-- DATA SUPPLIED follows --
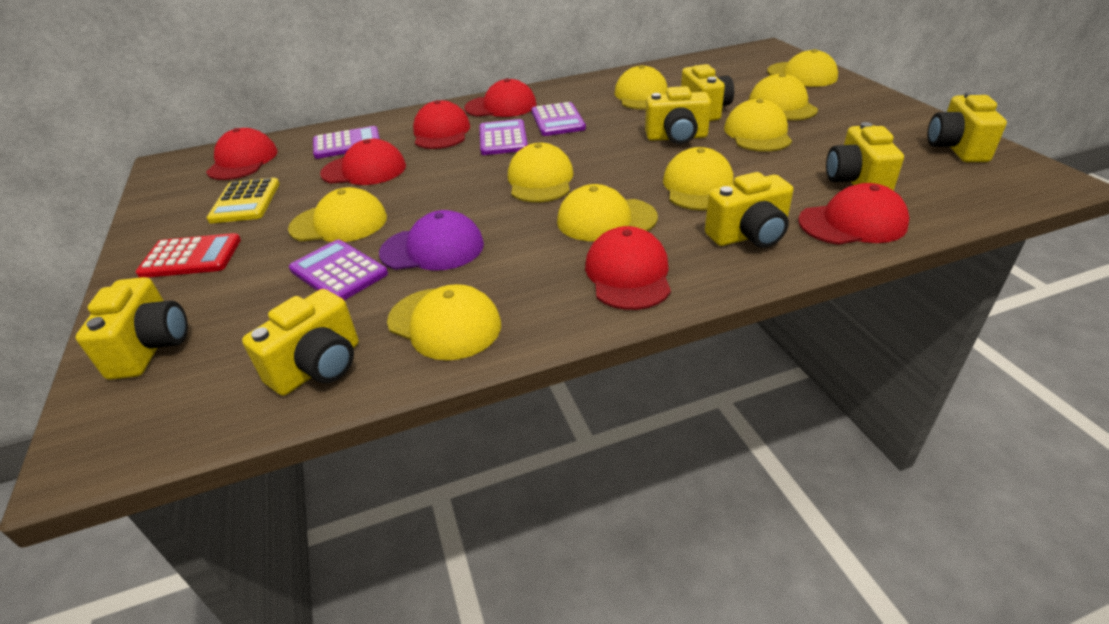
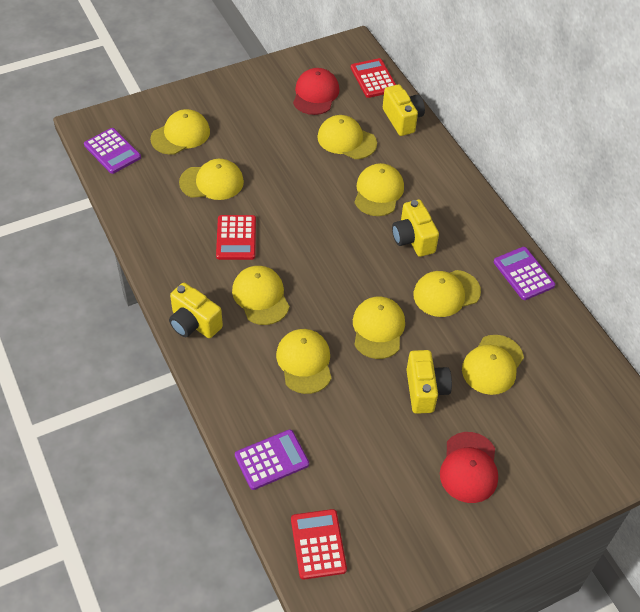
purple calculator: 4 -> 3
purple cap: 1 -> 0
red calculator: 1 -> 3
red cap: 6 -> 2
yellow calculator: 1 -> 0
yellow camera: 7 -> 4

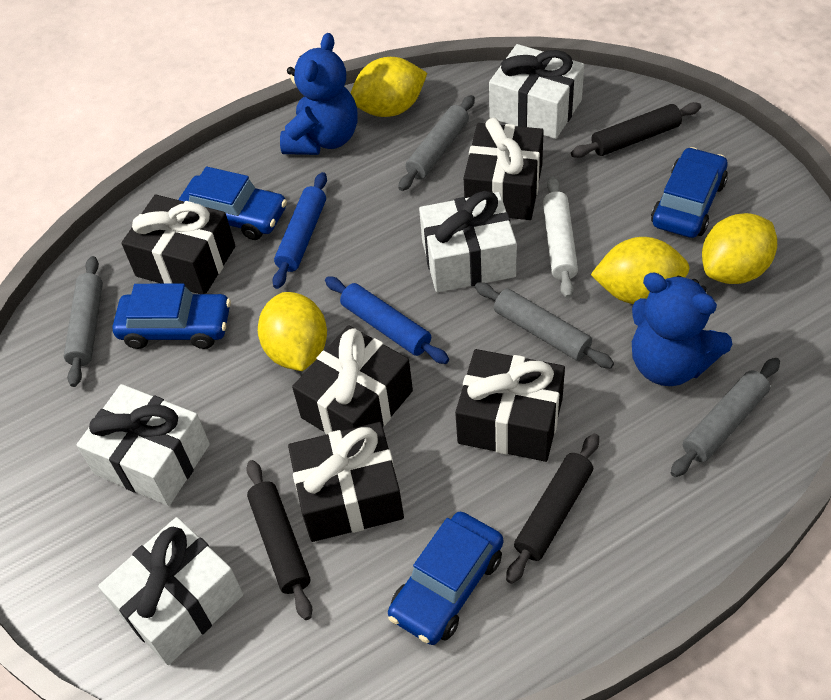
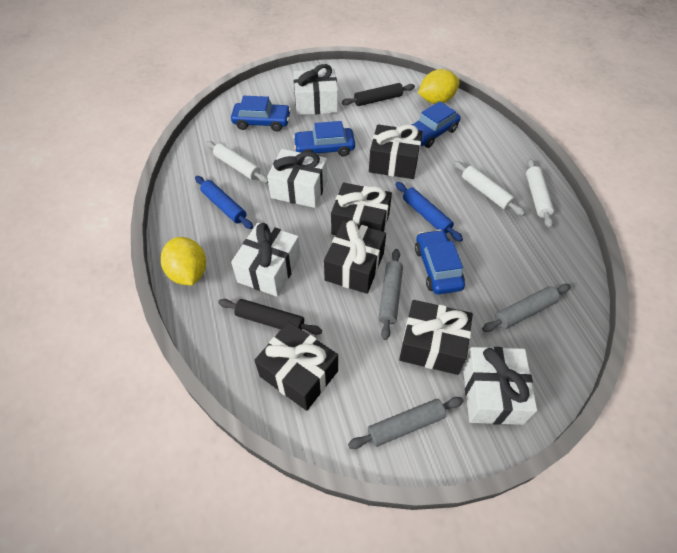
black rolling pin: 3 -> 2
blue teddy bear: 2 -> 0
grey rolling pin: 4 -> 3
white rolling pin: 1 -> 3
yellow lemon: 4 -> 2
-- DATA SUPPLIED concluded --
Pictures are to be omitted; otherwise, write out the data exactly as it appears.

purple calculator: 4 -> 3
purple cap: 1 -> 0
red calculator: 1 -> 3
red cap: 6 -> 2
yellow calculator: 1 -> 0
yellow camera: 7 -> 4

black rolling pin: 3 -> 2
blue teddy bear: 2 -> 0
grey rolling pin: 4 -> 3
white rolling pin: 1 -> 3
yellow lemon: 4 -> 2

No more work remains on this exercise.